Objective
Could you rewrite the stretch of the listing below from the line containing "burners [1123, 497]" through the end of the listing, swapping "meeting" for "gathering" and changing nothing else?
* Start Data provided *
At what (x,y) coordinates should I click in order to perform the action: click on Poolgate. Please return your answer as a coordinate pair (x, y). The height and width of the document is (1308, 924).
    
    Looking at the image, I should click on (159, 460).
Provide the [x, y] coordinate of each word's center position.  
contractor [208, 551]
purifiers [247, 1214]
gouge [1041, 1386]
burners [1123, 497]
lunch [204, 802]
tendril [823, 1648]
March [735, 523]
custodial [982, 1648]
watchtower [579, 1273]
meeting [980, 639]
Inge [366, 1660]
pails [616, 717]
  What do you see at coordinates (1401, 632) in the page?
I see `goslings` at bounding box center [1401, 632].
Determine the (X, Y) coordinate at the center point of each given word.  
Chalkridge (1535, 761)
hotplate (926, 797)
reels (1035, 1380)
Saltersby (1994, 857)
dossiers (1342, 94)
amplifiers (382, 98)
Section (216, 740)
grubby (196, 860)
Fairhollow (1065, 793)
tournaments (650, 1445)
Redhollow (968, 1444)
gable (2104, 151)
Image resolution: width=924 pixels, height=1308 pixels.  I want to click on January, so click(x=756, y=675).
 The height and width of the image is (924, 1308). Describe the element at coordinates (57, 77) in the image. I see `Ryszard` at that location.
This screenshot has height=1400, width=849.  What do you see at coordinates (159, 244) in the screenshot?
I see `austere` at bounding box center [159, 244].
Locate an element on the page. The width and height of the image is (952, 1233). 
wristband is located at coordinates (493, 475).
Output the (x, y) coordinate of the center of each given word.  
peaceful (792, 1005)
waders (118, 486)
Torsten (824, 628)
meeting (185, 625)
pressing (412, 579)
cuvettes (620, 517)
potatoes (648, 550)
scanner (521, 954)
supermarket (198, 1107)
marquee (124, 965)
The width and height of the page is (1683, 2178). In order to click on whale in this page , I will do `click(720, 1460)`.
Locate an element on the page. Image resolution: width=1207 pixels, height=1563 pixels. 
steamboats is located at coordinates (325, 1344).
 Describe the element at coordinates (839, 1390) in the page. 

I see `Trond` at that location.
* End Data provided *
Result for this task
burners [1123, 497]
lunch [204, 802]
tendril [823, 1648]
March [735, 523]
custodial [982, 1648]
watchtower [579, 1273]
gathering [980, 639]
Inge [366, 1660]
pails [616, 717]
  What do you see at coordinates (1401, 632) in the page?
I see `goslings` at bounding box center [1401, 632].
Determine the (X, Y) coordinate at the center point of each given word.  
Chalkridge (1535, 761)
hotplate (926, 797)
reels (1035, 1380)
Saltersby (1994, 857)
dossiers (1342, 94)
amplifiers (382, 98)
Section (216, 740)
grubby (196, 860)
Fairhollow (1065, 793)
tournaments (650, 1445)
Redhollow (968, 1444)
gable (2104, 151)
Image resolution: width=924 pixels, height=1308 pixels.  I want to click on January, so click(x=756, y=675).
 The height and width of the image is (924, 1308). Describe the element at coordinates (57, 77) in the image. I see `Ryszard` at that location.
This screenshot has height=1400, width=849.  What do you see at coordinates (159, 244) in the screenshot?
I see `austere` at bounding box center [159, 244].
Locate an element on the page. The width and height of the image is (952, 1233). 
wristband is located at coordinates (493, 475).
Output the (x, y) coordinate of the center of each given word.  
peaceful (792, 1005)
waders (118, 486)
Torsten (824, 628)
gathering (185, 625)
pressing (412, 579)
cuvettes (620, 517)
potatoes (648, 550)
scanner (521, 954)
supermarket (198, 1107)
marquee (124, 965)
The width and height of the page is (1683, 2178). In order to click on whale in this page , I will do `click(720, 1460)`.
Locate an element on the page. Image resolution: width=1207 pixels, height=1563 pixels. 
steamboats is located at coordinates (325, 1344).
 Describe the element at coordinates (839, 1390) in the page. 

I see `Trond` at that location.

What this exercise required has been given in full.